_WHAT YOU SHOULD DO_.
Copy everything in the records, character for character, except images.

_INPUT MATERIAL_.
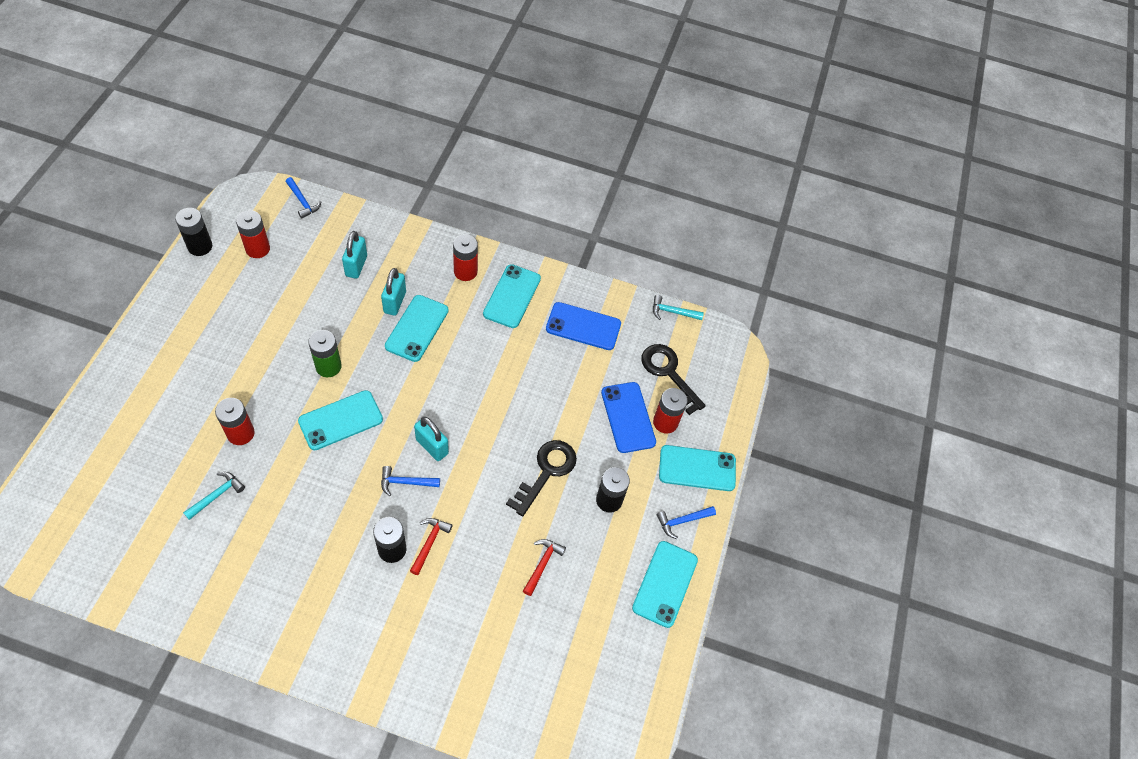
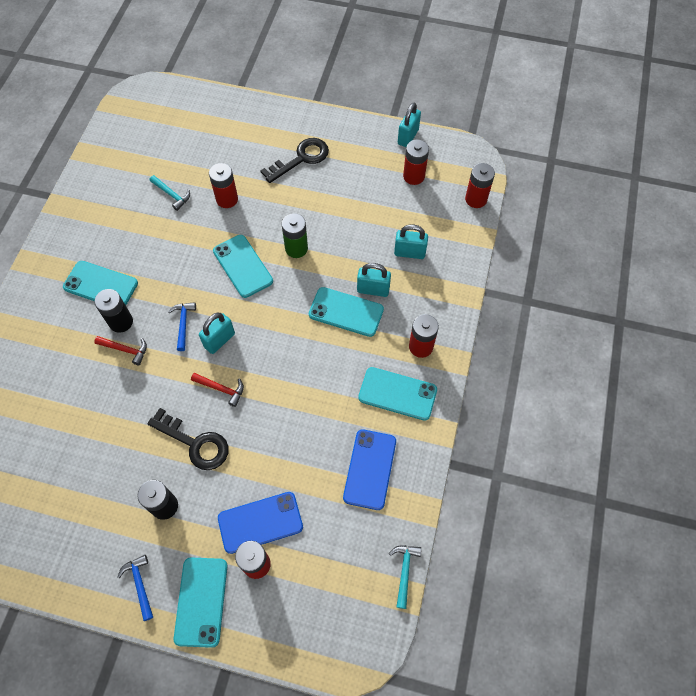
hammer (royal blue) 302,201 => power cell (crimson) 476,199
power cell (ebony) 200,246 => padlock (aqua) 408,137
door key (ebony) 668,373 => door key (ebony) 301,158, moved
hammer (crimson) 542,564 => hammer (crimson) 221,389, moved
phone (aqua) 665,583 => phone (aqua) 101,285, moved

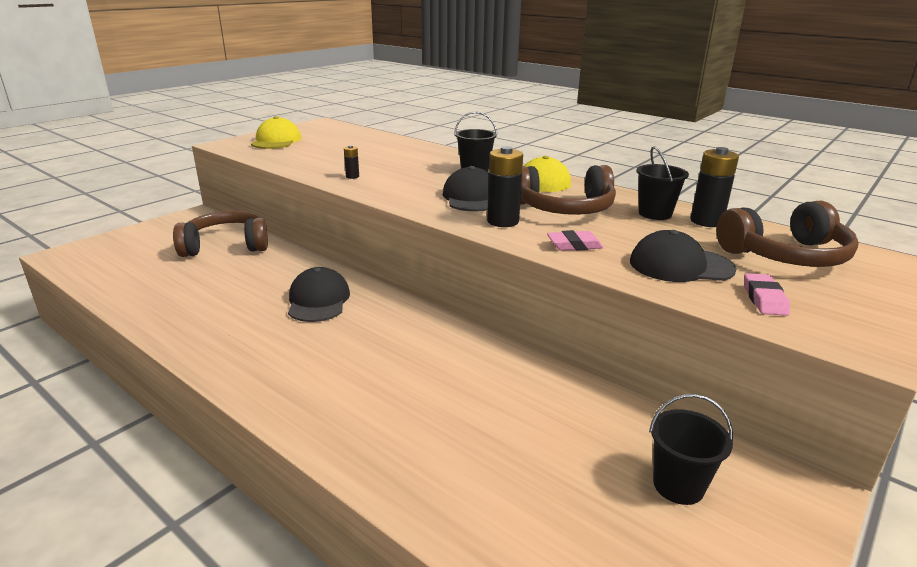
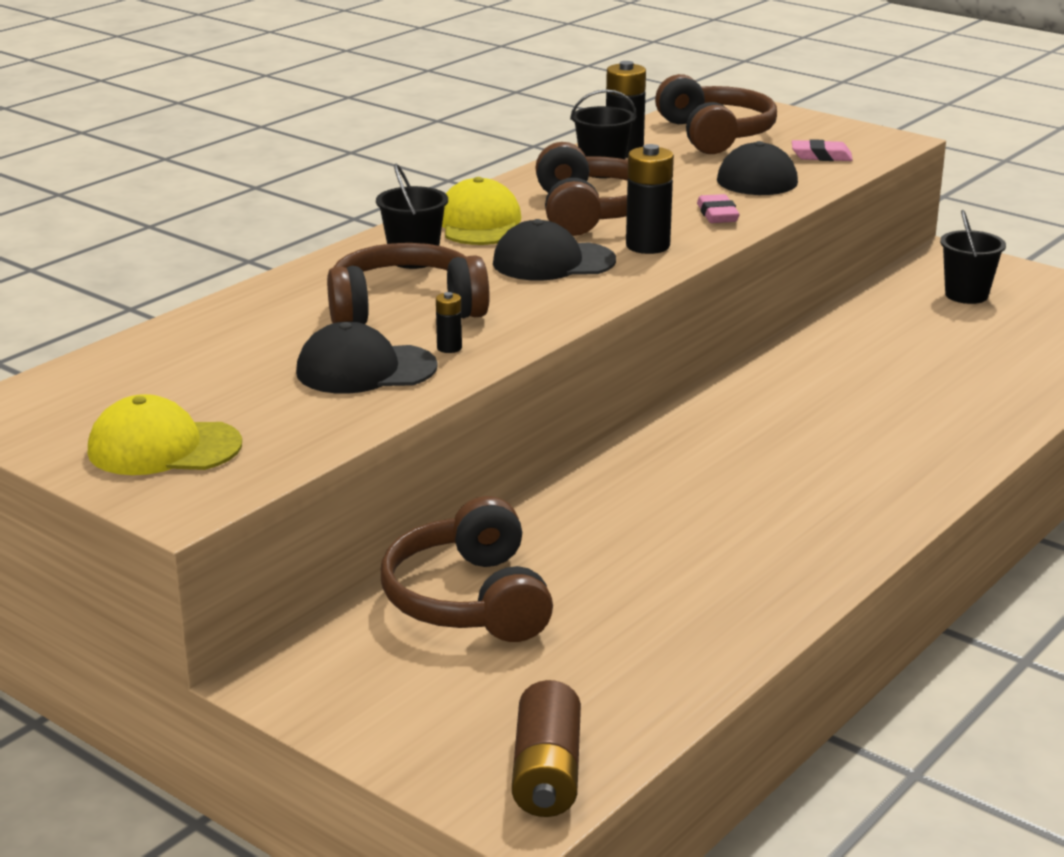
peaked cap (ebony) 318,300 => peaked cap (ebony) 365,369, moved
nothing => headphones (dark brown) 405,309
nothing => power cell (dark brown) 547,773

_WRITTEN RESPONSE_.
hammer (royal blue) 302,201 => power cell (crimson) 476,199
power cell (ebony) 200,246 => padlock (aqua) 408,137
door key (ebony) 668,373 => door key (ebony) 301,158, moved
hammer (crimson) 542,564 => hammer (crimson) 221,389, moved
phone (aqua) 665,583 => phone (aqua) 101,285, moved

peaked cap (ebony) 318,300 => peaked cap (ebony) 365,369, moved
nothing => headphones (dark brown) 405,309
nothing => power cell (dark brown) 547,773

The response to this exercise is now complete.